--- WHAT YOU ARE ASKED TO DO ---
For each entry below, copy the text exactly and leave out any picture.
(DATA TO EXAMINE Opens)
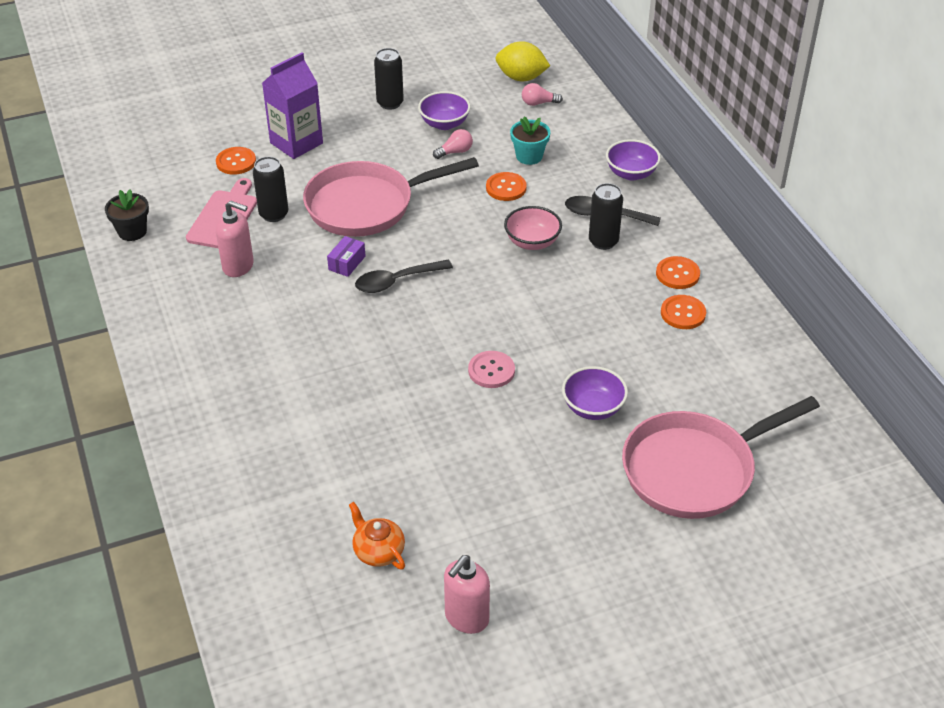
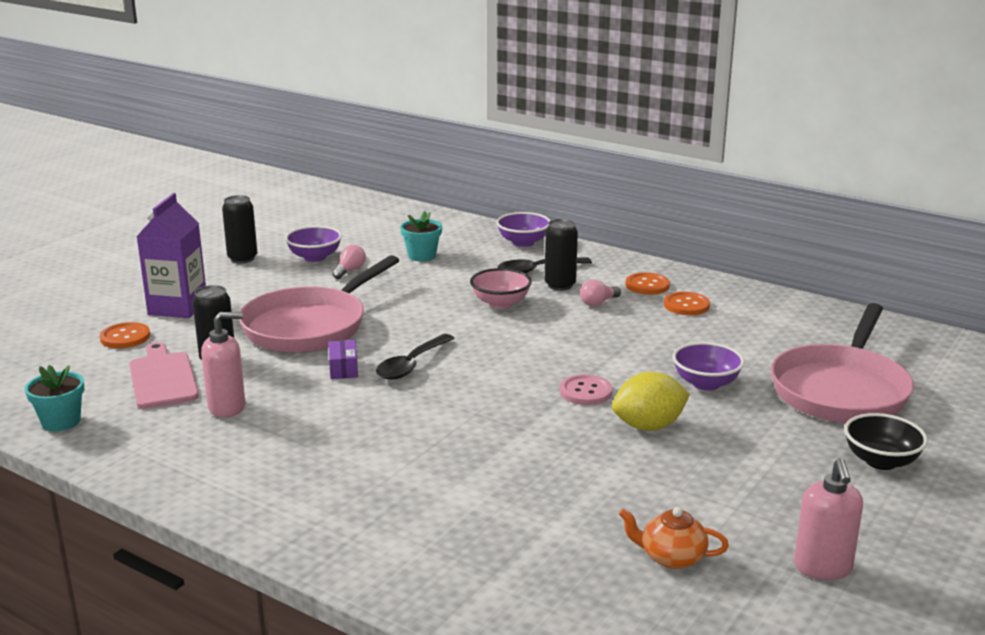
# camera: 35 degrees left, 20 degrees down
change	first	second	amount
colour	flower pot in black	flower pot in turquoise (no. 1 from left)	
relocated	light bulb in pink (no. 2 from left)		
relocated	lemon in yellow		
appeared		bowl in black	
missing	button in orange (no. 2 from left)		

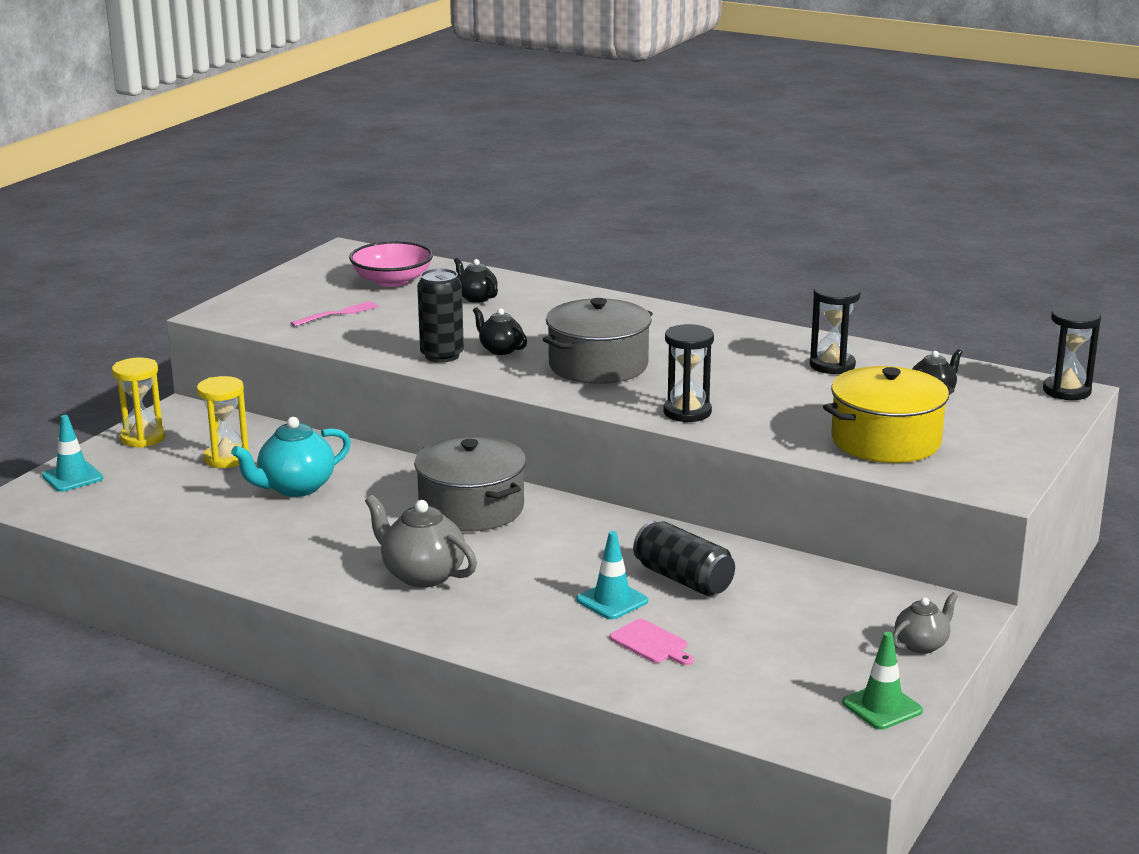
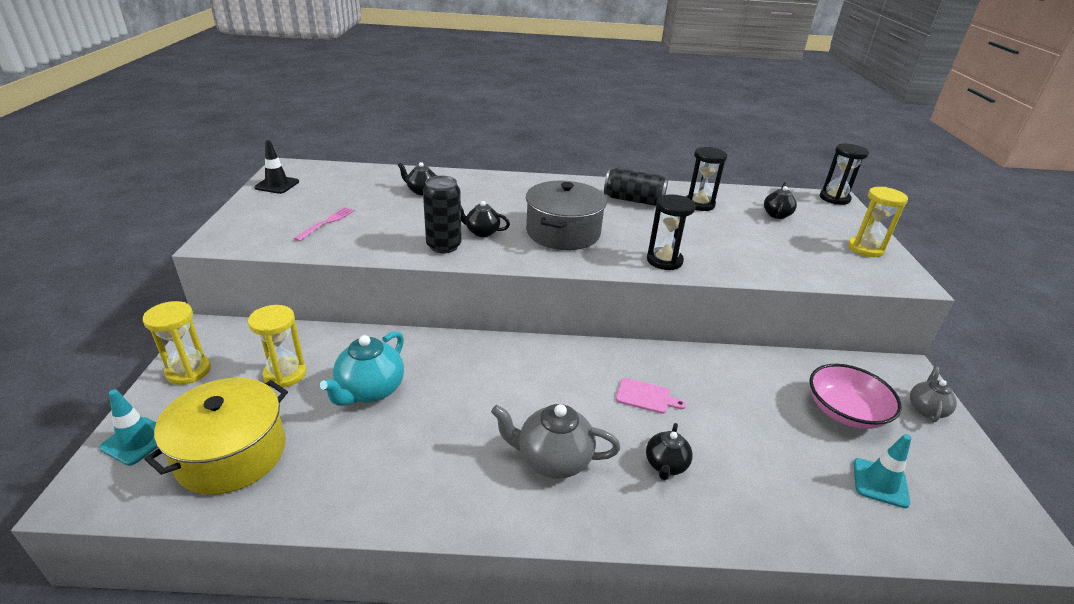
# camera: 30 degrees left, 10 degrees up
change	first	second	amount
relocated	pot in yellow		
appeared		traffic cone in black	
relocated	can in black (no. 2 from left)		
relocated	cutting board in pink		
appeared		teapot in black (no. 3 from left)	
relocated	bowl in pink		
appeared		hourglass in yellow (no. 3 from left)	
relocated	traffic cone in turquoise (no. 2 from left)		
missing	pot in grey (no. 1 from left)		
missing	traffic cone in green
(DATA TO EXAMINE Closes)
--- RESULT FOR THIS EXERCISE ---
# camera: 35 degrees left, 20 degrees down
change	first	second	amount
colour	flower pot in black	flower pot in turquoise (no. 1 from left)	
relocated	light bulb in pink (no. 2 from left)		
relocated	lemon in yellow		
appeared		bowl in black	
missing	button in orange (no. 2 from left)		

# camera: 30 degrees left, 10 degrees up
change	first	second	amount
relocated	pot in yellow		
appeared		traffic cone in black	
relocated	can in black (no. 2 from left)		
relocated	cutting board in pink		
appeared		teapot in black (no. 3 from left)	
relocated	bowl in pink		
appeared		hourglass in yellow (no. 3 from left)	
relocated	traffic cone in turquoise (no. 2 from left)		
missing	pot in grey (no. 1 from left)		
missing	traffic cone in green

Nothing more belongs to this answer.